### EXERCISE DIRECTIONS
This task calls for copying every line in the data below that contains the word "clockwise".

Items listed in a dataset
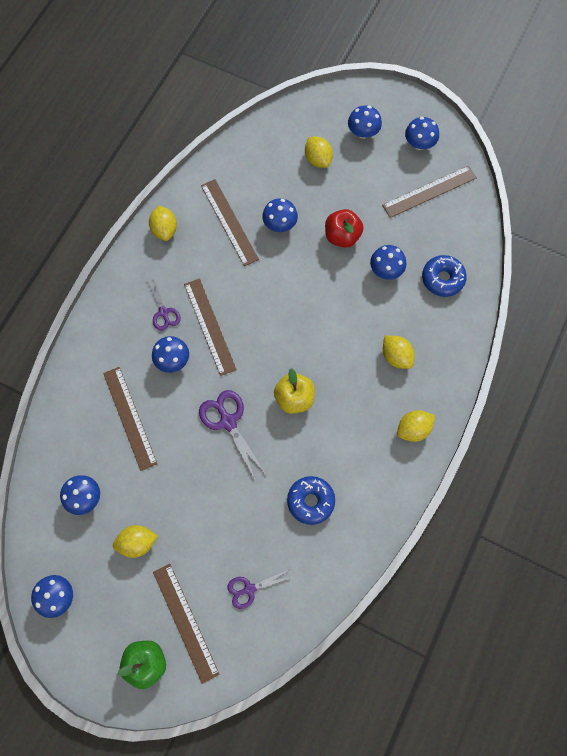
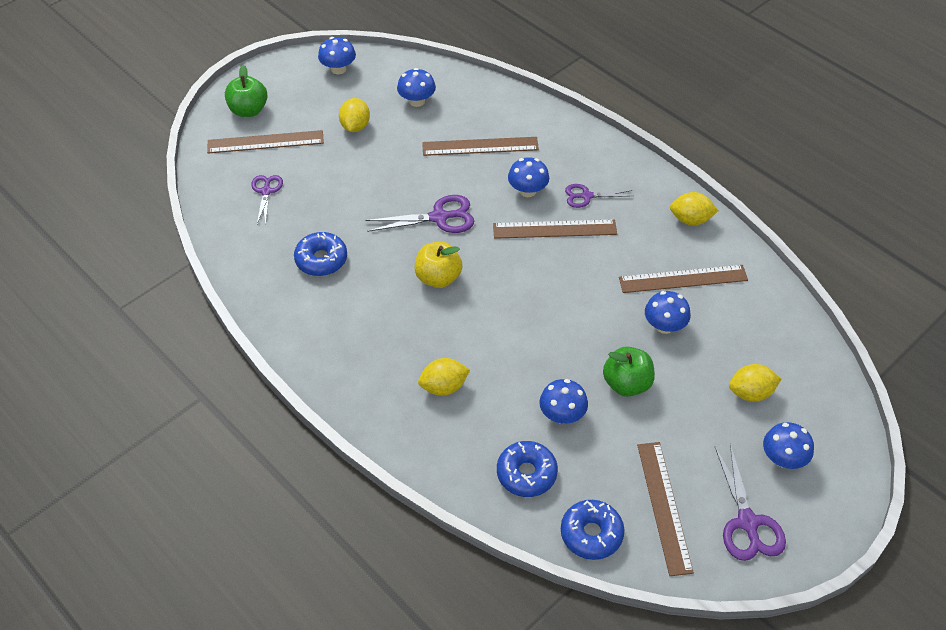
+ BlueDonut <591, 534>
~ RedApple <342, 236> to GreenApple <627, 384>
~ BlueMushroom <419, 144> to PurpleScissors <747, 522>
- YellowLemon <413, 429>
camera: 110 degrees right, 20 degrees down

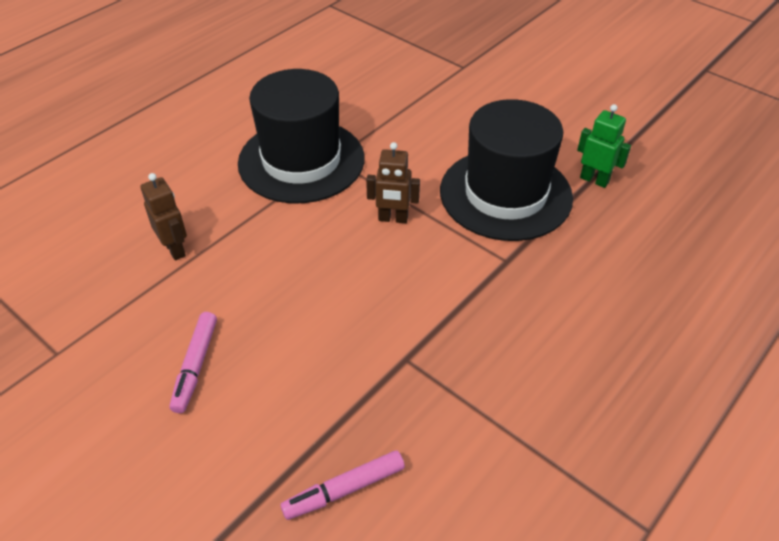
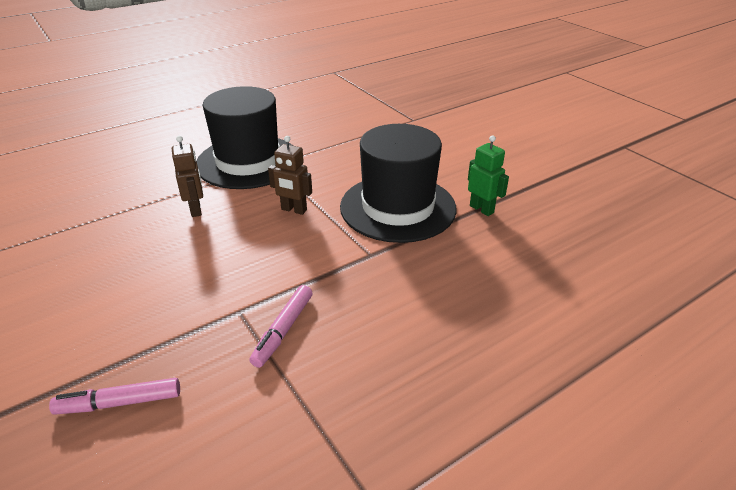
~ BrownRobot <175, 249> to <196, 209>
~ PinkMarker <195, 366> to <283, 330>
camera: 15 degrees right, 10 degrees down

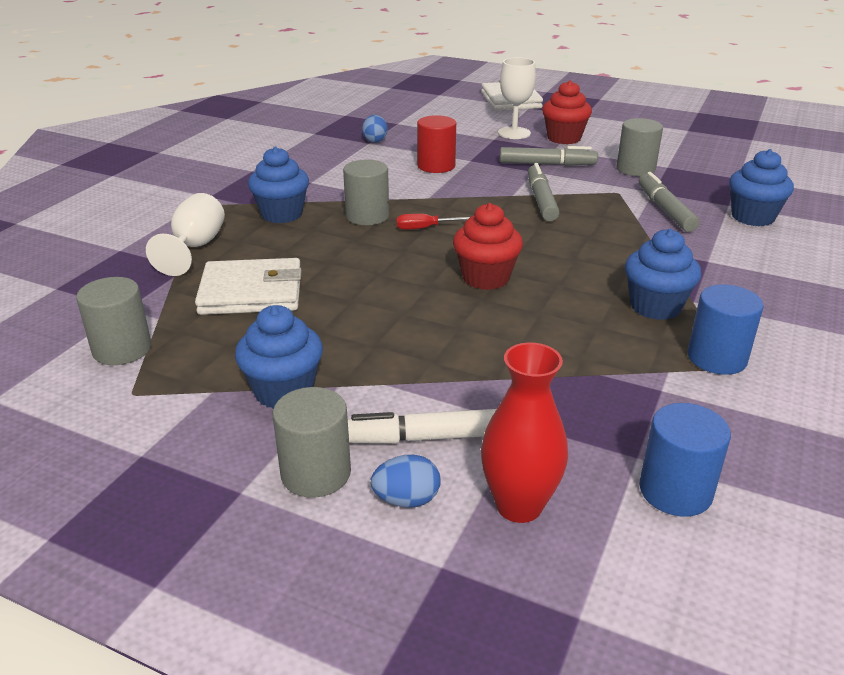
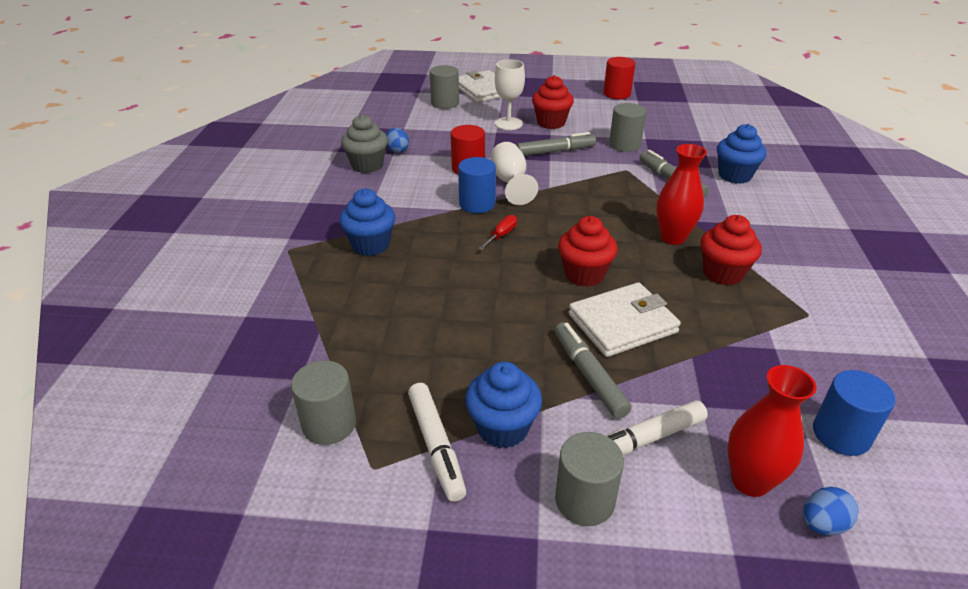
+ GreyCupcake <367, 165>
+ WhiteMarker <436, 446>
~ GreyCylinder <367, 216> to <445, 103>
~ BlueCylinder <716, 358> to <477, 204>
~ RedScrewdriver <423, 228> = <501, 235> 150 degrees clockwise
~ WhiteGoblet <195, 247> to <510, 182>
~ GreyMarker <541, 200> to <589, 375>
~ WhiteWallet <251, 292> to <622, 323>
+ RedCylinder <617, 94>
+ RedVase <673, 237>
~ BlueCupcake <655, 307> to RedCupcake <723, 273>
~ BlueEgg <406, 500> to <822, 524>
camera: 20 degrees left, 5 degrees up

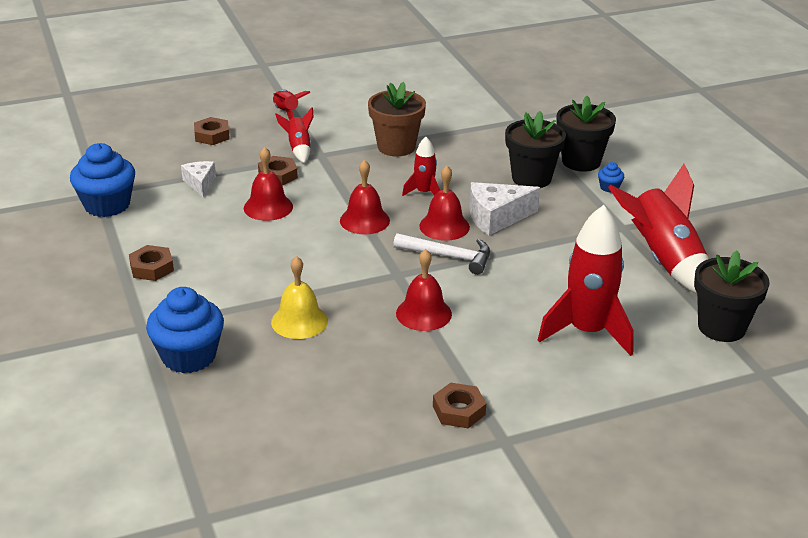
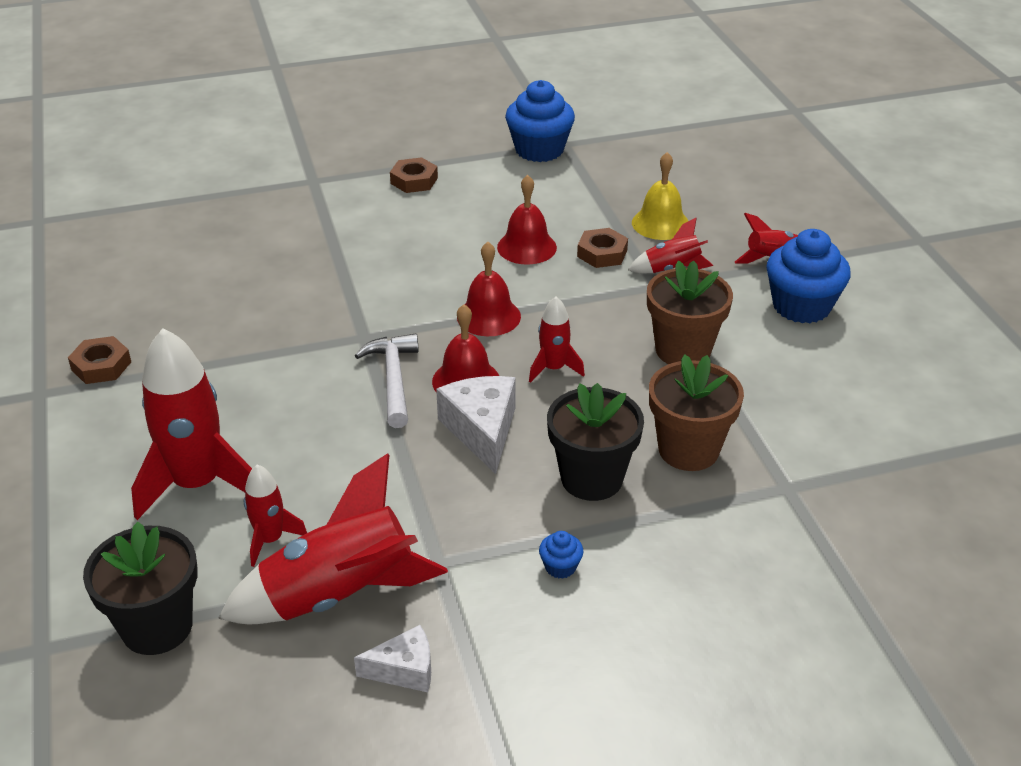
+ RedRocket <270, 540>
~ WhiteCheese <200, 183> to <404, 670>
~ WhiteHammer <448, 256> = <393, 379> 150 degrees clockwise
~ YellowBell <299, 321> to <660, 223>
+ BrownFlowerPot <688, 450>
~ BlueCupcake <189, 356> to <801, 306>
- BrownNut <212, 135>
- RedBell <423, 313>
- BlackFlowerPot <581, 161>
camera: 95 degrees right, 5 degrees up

### TASK ANSWER
~ RedScrewdriver <423, 228> = <501, 235> 150 degrees clockwise
~ WhiteHammer <448, 256> = <393, 379> 150 degrees clockwise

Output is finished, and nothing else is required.